• What is expected
Copy out all of the lines below exactly; the pictures do not belong in the copy.

• Source data
********************

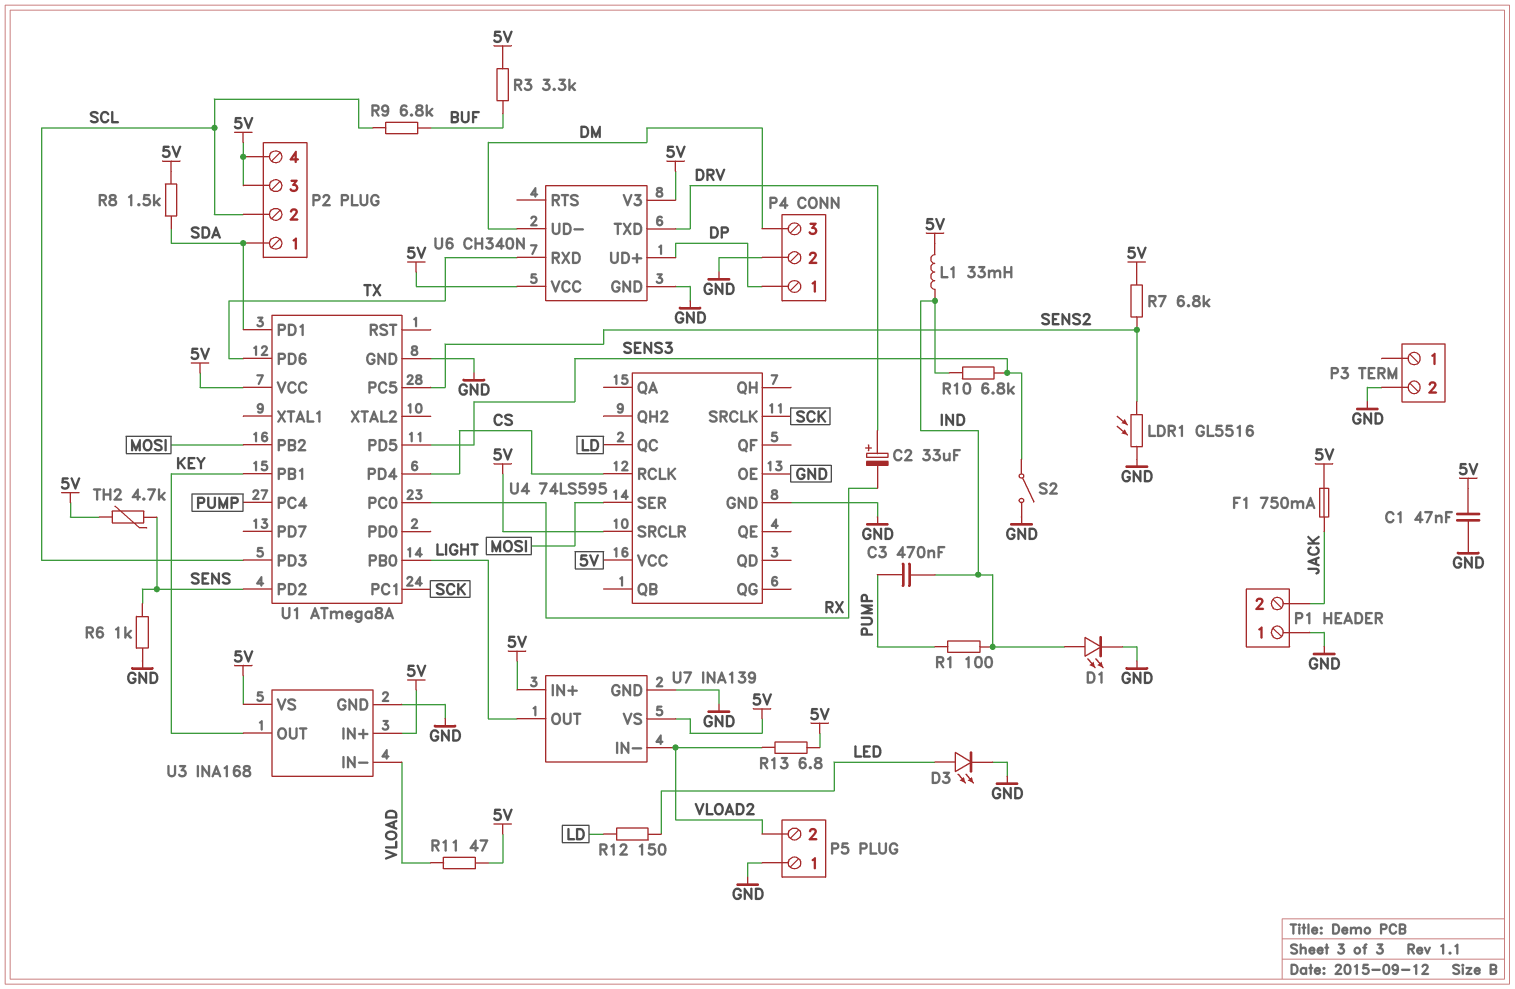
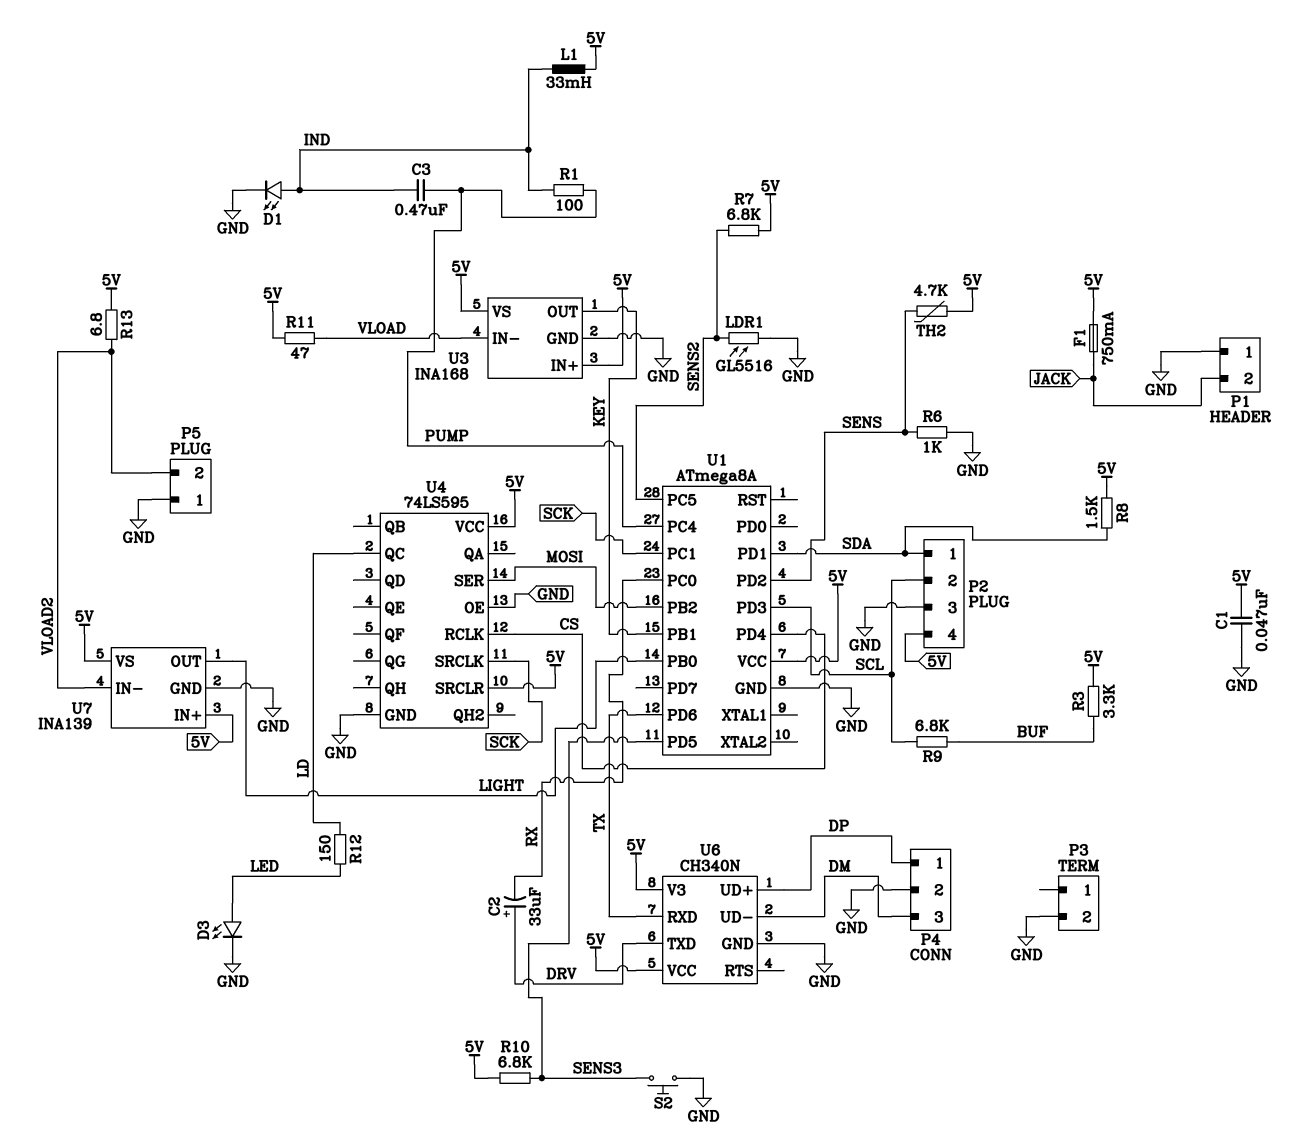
P2 pin 3: 5V -> GND
R10: 6.8k (IND, SENS3) -> 6.8k (5V, SENS3)
S2: switch (GND, SENS3) -> button (GND, SENS3)

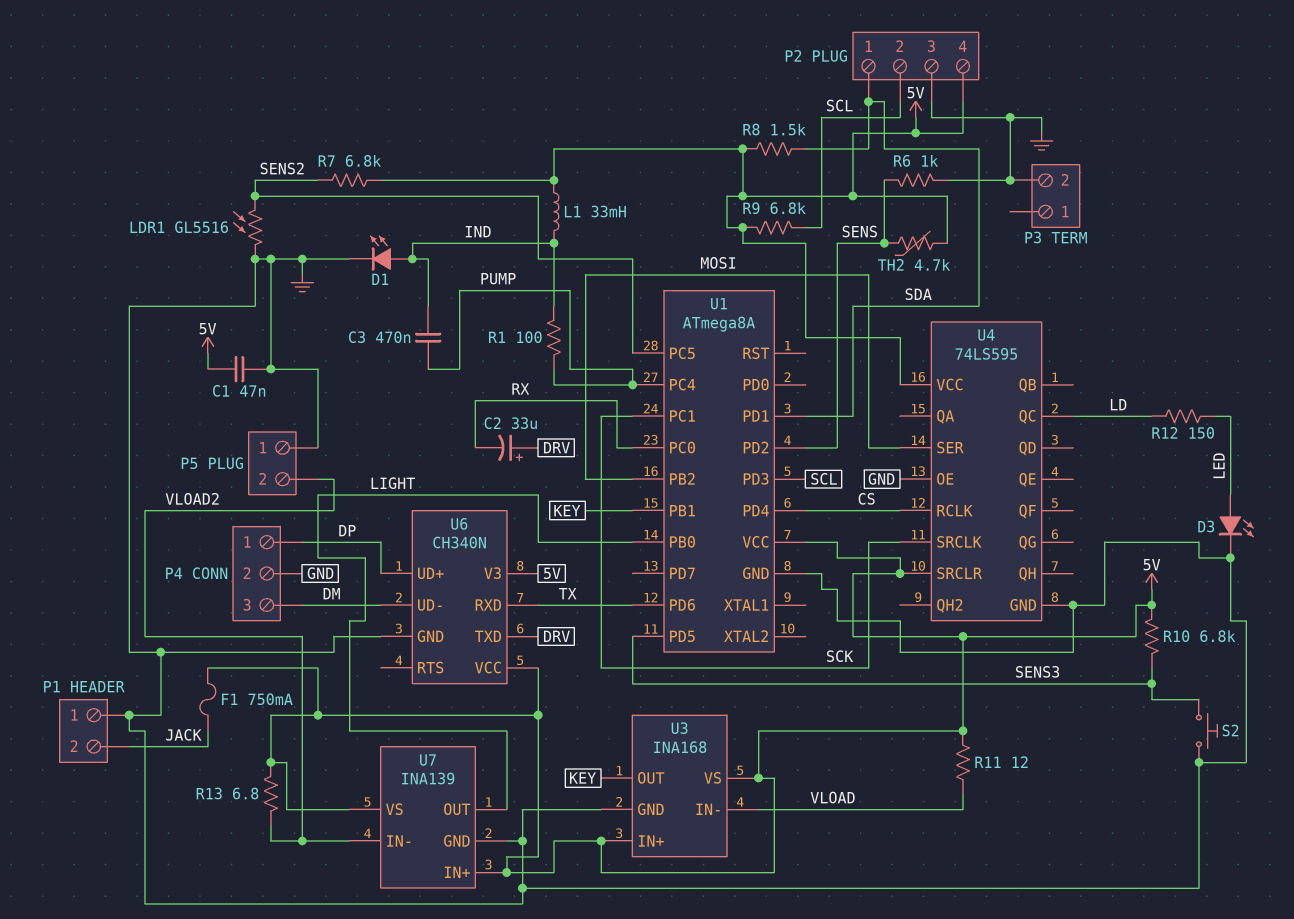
R3: 3.3k (5V, BUF) -> none
R9: 6.8k (BUF, SCL) -> 6.8k (5V, SCL)
R11: 47 (5V, VLOAD) -> 12 (5V, VLOAD)

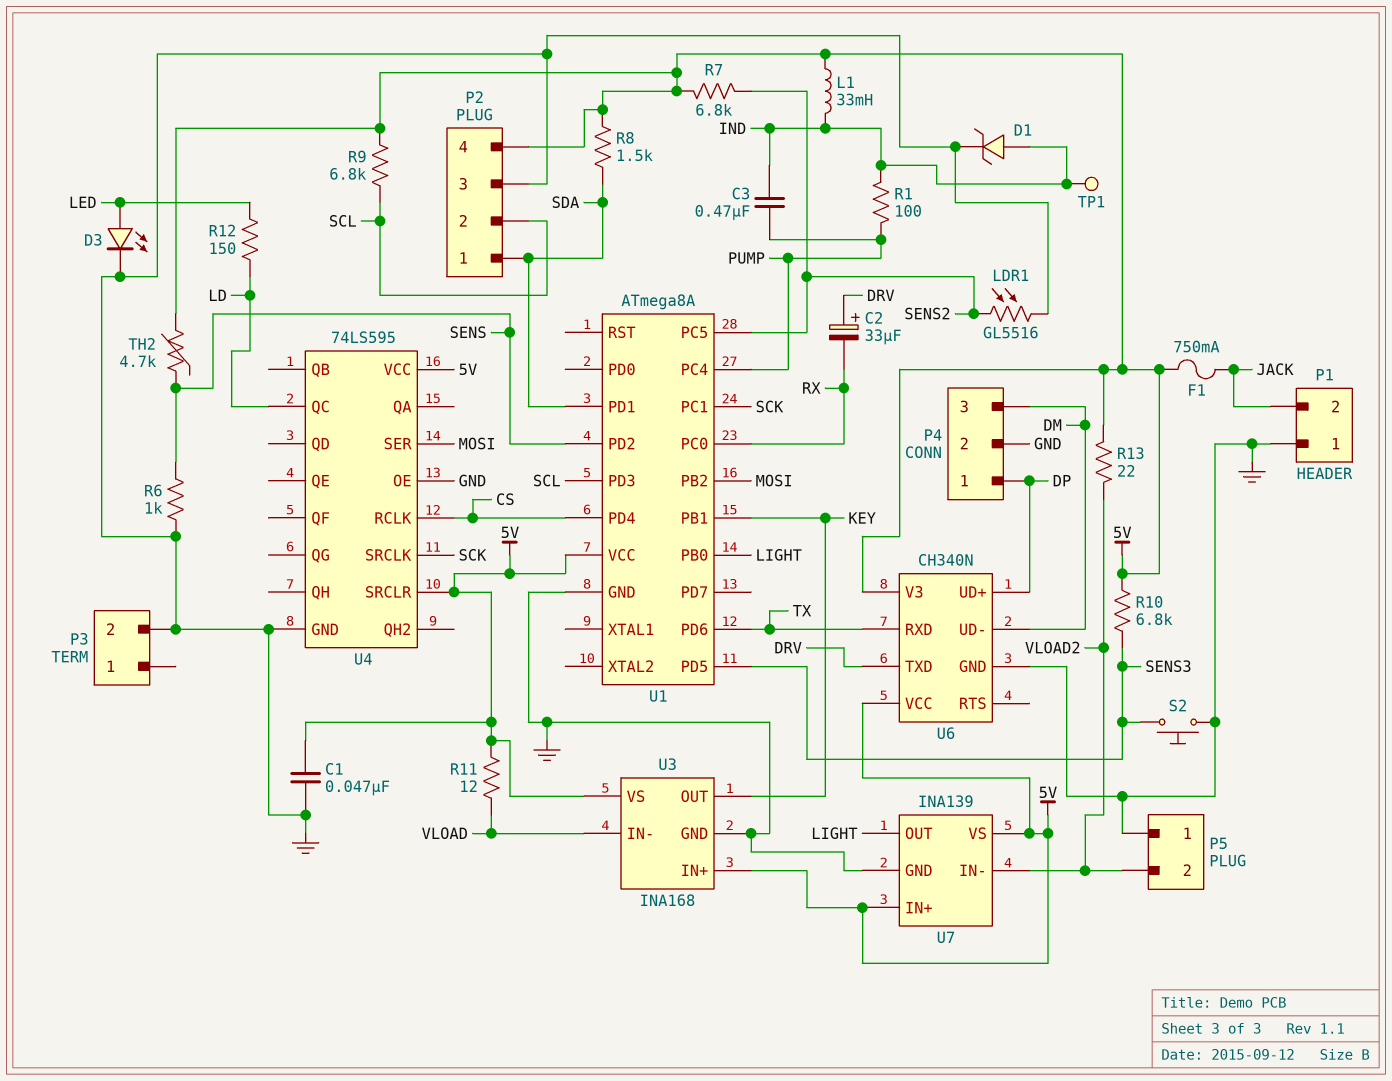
D1: LED (A IND, K GND) -> zener (A IND, K GND)
R13: 6.8 (5V, VLOAD2) -> 22 (5V, VLOAD2)
TP1: none -> test point (IND)

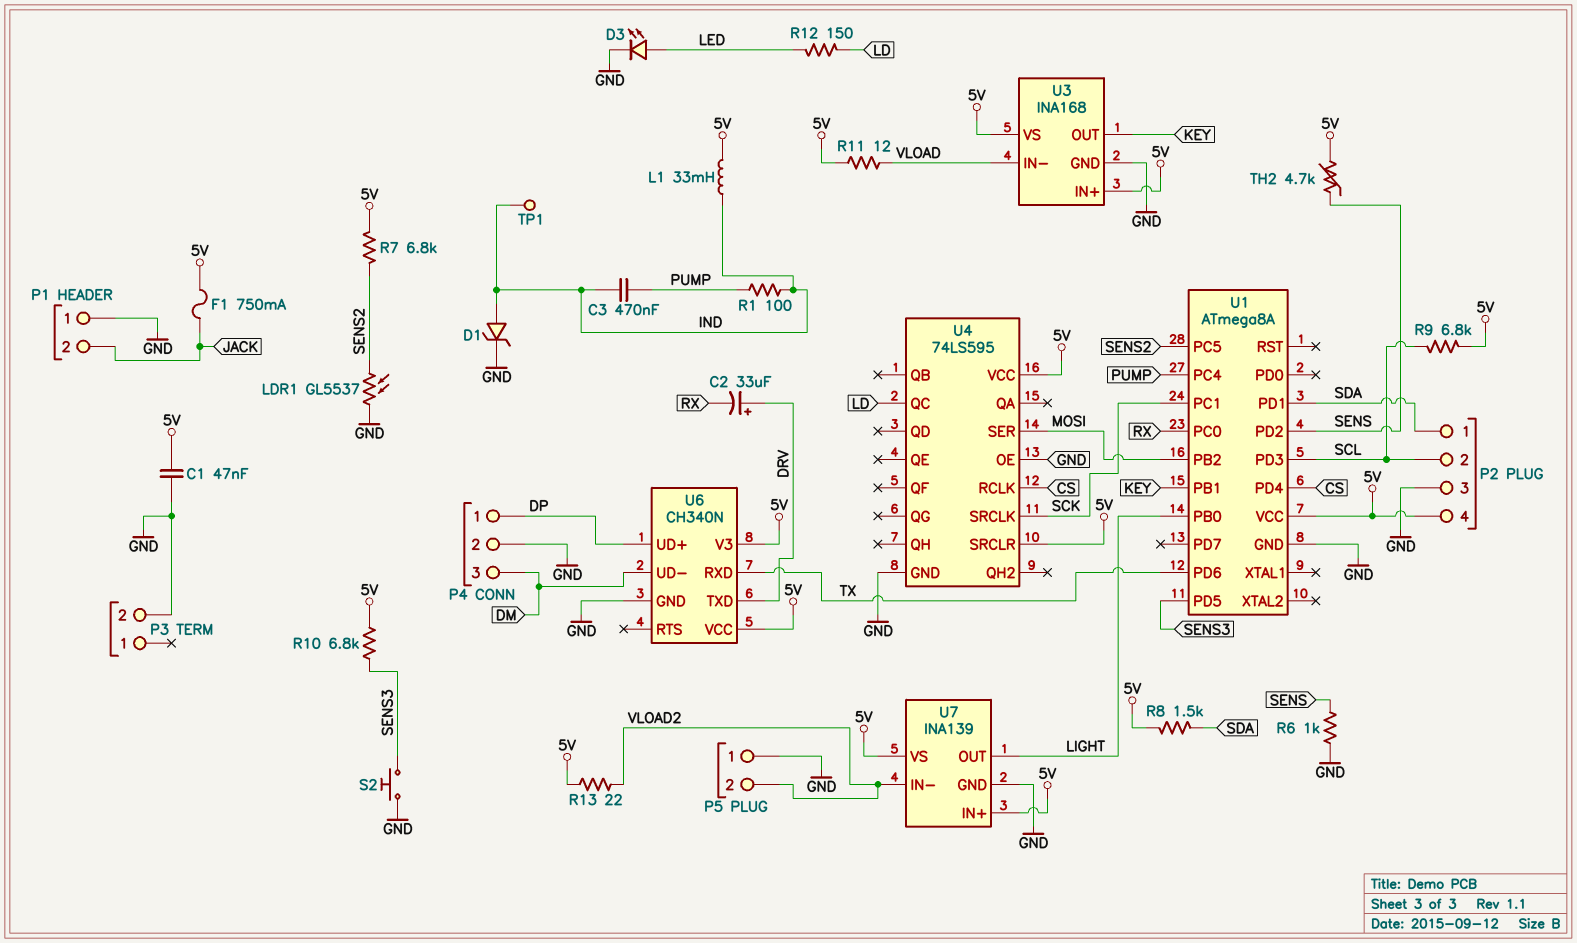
LDR1: GL5516 (GND, SENS2) -> GL5537 (GND, SENS2)

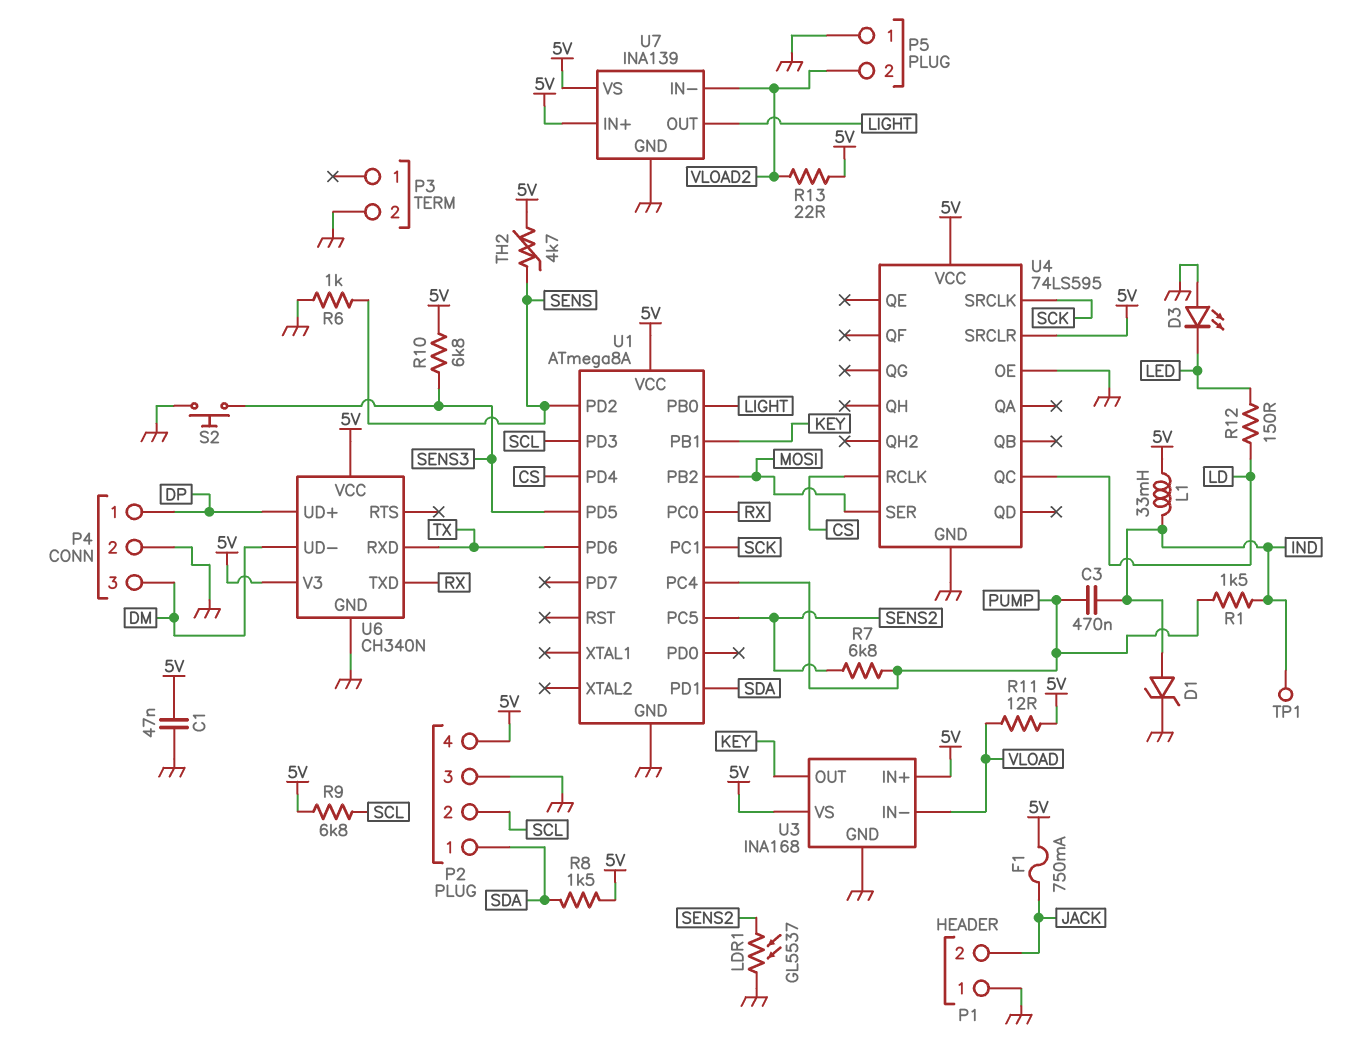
C2: 33uF (plus DRV, minus RX) -> none
D3: LED (A LED, K GND) -> LED (A GND, K LED)
R1: 100 (IND, PUMP) -> 1.5k (IND, PUMP)
R7: 6.8k (5V, SENS2) -> 6.8k (PUMP, SENS2)
U6 pin TXD: DRV -> RX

********************

• Expected output
P2 pin 3: 5V -> GND
R10: 6.8k (IND, SENS3) -> 6.8k (5V, SENS3)
S2: switch (GND, SENS3) -> button (GND, SENS3)

R3: 3.3k (5V, BUF) -> none
R9: 6.8k (BUF, SCL) -> 6.8k (5V, SCL)
R11: 47 (5V, VLOAD) -> 12 (5V, VLOAD)

D1: LED (A IND, K GND) -> zener (A IND, K GND)
R13: 6.8 (5V, VLOAD2) -> 22 (5V, VLOAD2)
TP1: none -> test point (IND)

LDR1: GL5516 (GND, SENS2) -> GL5537 (GND, SENS2)

C2: 33uF (plus DRV, minus RX) -> none
D3: LED (A LED, K GND) -> LED (A GND, K LED)
R1: 100 (IND, PUMP) -> 1.5k (IND, PUMP)
R7: 6.8k (5V, SENS2) -> 6.8k (PUMP, SENS2)
U6 pin TXD: DRV -> RX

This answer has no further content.